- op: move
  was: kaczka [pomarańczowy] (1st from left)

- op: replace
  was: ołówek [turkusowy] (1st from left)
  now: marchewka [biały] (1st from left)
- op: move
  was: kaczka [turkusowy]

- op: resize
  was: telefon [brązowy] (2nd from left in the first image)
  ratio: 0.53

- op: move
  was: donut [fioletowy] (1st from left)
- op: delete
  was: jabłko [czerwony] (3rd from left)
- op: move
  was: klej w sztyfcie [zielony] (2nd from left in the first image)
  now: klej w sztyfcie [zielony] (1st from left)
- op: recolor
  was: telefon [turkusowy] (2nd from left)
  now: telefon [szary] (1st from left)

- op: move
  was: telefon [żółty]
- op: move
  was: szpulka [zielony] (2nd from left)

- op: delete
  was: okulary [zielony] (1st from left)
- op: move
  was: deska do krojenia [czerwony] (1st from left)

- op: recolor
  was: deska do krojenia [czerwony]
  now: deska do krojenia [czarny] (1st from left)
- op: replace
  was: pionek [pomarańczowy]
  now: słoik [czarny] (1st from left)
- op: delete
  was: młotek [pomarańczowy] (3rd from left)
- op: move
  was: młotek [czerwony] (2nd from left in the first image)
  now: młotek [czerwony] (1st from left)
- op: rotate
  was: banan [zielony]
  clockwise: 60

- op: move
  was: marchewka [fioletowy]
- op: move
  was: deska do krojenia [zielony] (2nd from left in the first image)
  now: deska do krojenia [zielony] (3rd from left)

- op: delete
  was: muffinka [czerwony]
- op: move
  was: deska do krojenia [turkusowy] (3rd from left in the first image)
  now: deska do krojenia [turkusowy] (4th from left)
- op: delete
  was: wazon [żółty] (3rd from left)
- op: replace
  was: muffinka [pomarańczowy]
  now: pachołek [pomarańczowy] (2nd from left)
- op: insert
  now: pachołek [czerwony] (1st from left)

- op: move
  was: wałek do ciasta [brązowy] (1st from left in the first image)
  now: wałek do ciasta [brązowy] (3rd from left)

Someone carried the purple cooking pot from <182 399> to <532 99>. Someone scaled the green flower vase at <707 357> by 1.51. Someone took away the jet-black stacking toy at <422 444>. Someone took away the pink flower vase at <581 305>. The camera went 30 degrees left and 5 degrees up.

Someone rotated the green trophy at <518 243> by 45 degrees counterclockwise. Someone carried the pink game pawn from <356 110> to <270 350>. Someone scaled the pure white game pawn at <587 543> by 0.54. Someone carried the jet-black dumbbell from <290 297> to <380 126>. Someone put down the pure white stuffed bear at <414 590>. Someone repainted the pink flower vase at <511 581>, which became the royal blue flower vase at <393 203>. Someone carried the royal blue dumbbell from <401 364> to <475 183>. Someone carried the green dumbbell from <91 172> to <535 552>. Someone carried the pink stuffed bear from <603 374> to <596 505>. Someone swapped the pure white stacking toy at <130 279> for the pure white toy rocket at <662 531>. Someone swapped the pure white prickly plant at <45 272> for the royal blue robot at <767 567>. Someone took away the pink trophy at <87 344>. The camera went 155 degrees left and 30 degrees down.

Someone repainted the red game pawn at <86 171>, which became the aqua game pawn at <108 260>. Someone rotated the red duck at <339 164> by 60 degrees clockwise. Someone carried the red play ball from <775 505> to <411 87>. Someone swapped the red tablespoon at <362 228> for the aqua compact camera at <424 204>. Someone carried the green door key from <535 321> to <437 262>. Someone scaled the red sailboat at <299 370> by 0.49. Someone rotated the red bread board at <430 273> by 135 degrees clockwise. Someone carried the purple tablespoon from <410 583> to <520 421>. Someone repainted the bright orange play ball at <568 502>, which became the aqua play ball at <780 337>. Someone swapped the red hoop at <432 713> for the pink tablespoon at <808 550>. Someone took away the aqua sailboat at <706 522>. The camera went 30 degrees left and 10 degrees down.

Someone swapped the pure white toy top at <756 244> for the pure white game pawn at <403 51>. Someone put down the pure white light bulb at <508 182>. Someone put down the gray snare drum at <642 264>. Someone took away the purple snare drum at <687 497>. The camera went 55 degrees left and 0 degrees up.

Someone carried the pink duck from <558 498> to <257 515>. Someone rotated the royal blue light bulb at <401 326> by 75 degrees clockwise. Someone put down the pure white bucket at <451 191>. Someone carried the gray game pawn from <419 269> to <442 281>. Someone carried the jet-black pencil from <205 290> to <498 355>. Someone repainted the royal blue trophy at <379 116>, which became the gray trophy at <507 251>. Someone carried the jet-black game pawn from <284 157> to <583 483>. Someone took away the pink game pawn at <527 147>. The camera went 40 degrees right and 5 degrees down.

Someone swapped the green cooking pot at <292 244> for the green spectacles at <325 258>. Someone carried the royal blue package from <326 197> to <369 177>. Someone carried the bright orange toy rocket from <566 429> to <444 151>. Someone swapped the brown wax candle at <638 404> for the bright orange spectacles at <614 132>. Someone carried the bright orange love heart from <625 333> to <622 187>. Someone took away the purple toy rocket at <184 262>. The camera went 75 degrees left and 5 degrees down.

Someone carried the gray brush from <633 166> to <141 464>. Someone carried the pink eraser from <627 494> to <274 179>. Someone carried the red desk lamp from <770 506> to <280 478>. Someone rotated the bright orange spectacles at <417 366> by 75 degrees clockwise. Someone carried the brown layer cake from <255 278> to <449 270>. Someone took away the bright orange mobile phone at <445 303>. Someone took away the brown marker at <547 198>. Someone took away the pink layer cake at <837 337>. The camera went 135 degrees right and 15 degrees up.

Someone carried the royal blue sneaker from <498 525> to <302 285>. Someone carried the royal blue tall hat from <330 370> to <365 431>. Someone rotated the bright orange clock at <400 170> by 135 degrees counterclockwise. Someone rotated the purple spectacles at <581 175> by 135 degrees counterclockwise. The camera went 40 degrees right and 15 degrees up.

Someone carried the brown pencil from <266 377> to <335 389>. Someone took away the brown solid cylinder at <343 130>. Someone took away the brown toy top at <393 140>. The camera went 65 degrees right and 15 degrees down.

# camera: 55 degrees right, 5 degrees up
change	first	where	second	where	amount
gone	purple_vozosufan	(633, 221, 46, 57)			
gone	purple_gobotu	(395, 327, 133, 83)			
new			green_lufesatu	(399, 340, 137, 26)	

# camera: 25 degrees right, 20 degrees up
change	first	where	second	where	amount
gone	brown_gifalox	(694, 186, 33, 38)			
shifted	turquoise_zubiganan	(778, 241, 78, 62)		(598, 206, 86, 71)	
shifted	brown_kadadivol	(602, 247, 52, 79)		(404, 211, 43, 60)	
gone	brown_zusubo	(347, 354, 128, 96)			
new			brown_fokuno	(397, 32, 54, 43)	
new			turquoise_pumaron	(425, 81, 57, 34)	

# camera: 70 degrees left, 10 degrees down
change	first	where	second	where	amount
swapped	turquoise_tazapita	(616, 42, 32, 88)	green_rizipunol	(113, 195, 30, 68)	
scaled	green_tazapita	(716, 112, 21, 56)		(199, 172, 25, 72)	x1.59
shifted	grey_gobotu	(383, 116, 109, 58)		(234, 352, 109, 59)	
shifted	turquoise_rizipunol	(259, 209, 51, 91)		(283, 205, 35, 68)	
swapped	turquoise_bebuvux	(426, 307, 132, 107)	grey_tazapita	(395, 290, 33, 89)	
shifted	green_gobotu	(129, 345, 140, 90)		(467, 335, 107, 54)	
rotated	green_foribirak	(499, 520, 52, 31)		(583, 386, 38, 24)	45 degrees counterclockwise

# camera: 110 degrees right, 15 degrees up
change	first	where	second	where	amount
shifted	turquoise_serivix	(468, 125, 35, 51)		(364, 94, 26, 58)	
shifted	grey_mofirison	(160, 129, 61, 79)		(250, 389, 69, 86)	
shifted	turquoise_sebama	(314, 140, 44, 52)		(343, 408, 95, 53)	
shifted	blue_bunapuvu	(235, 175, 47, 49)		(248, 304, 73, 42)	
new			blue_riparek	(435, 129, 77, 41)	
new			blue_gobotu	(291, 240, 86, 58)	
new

Assignment:
Using the listing above, return exactly, and only, the lines from the one that contains "# camera: 55 degrees right, 5 degrees up" through its last line, both included.

Solution for this task:
# camera: 55 degrees right, 5 degrees up
change	first	where	second	where	amount
gone	purple_vozosufan	(633, 221, 46, 57)			
gone	purple_gobotu	(395, 327, 133, 83)			
new			green_lufesatu	(399, 340, 137, 26)	

# camera: 25 degrees right, 20 degrees up
change	first	where	second	where	amount
gone	brown_gifalox	(694, 186, 33, 38)			
shifted	turquoise_zubiganan	(778, 241, 78, 62)		(598, 206, 86, 71)	
shifted	brown_kadadivol	(602, 247, 52, 79)		(404, 211, 43, 60)	
gone	brown_zusubo	(347, 354, 128, 96)			
new			brown_fokuno	(397, 32, 54, 43)	
new			turquoise_pumaron	(425, 81, 57, 34)	

# camera: 70 degrees left, 10 degrees down
change	first	where	second	where	amount
swapped	turquoise_tazapita	(616, 42, 32, 88)	green_rizipunol	(113, 195, 30, 68)	
scaled	green_tazapita	(716, 112, 21, 56)		(199, 172, 25, 72)	x1.59
shifted	grey_gobotu	(383, 116, 109, 58)		(234, 352, 109, 59)	
shifted	turquoise_rizipunol	(259, 209, 51, 91)		(283, 205, 35, 68)	
swapped	turquoise_bebuvux	(426, 307, 132, 107)	grey_tazapita	(395, 290, 33, 89)	
shifted	green_gobotu	(129, 345, 140, 90)		(467, 335, 107, 54)	
rotated	green_foribirak	(499, 520, 52, 31)		(583, 386, 38, 24)	45 degrees counterclockwise

# camera: 110 degrees right, 15 degrees up
change	first	where	second	where	amount
shifted	turquoise_serivix	(468, 125, 35, 51)		(364, 94, 26, 58)	
shifted	grey_mofirison	(160, 129, 61, 79)		(250, 389, 69, 86)	
shifted	turquoise_sebama	(314, 140, 44, 52)		(343, 408, 95, 53)	
shifted	blue_bunapuvu	(235, 175, 47, 49)		(248, 304, 73, 42)	
new			blue_riparek	(435, 129, 77, 41)	
new			blue_gobotu	(291, 240, 86, 58)	
new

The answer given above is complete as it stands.